(Aim of the exercise): Find every line in the data that contains the word "slope". Return each of those lines.
◇ ◇ ◇
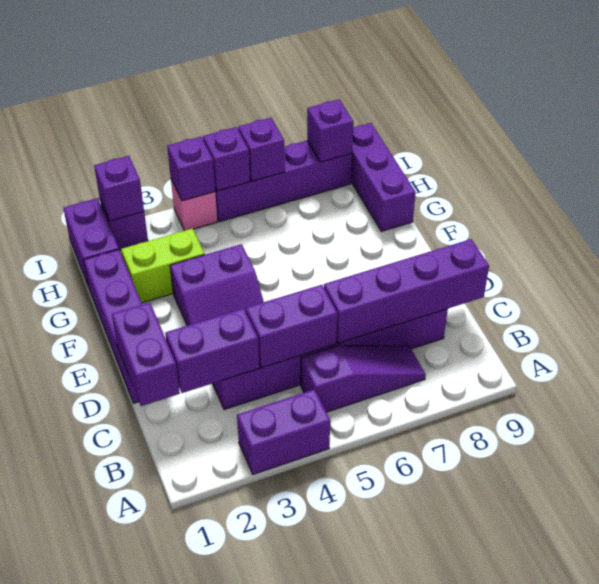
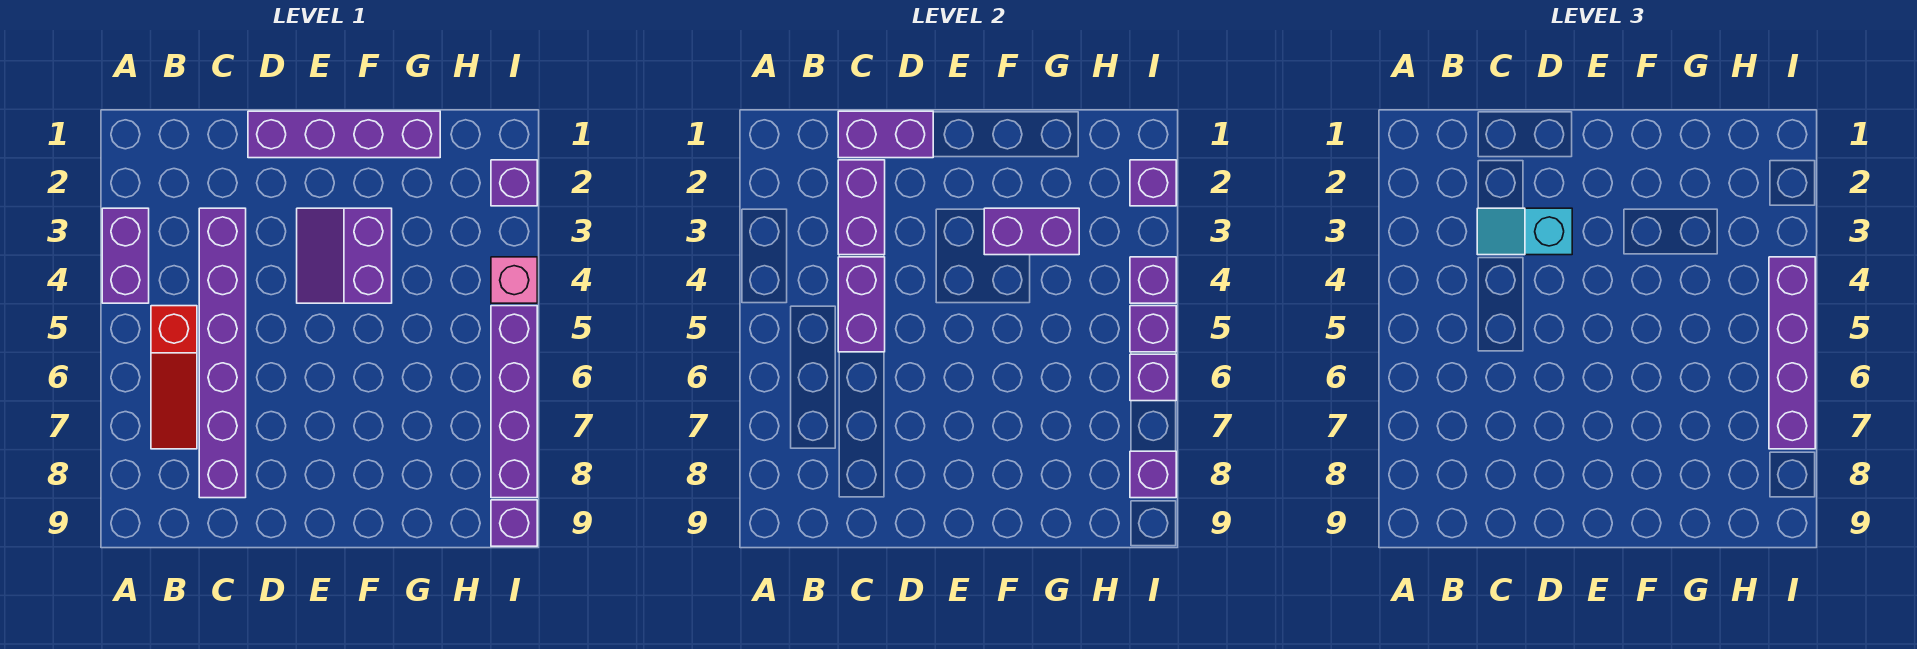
purple slope B5:B7 level 1 top 5 -> red slope B5:B7 level 1 top 5
none -> cyan slope C3:D3 level 3 top D
purple brick C6:C9 level 2 -> purple brick I4:I7 level 3
lime brick G2:G3 level 1 -> none
purple brick G9:I9 level 1 -> purple brick I9 level 1
purple brick H1:I1 level 1 -> purple brick F3:G3 level 2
◇ ◇ ◇
(Output below):
purple slope B5:B7 level 1 top 5 -> red slope B5:B7 level 1 top 5
none -> cyan slope C3:D3 level 3 top D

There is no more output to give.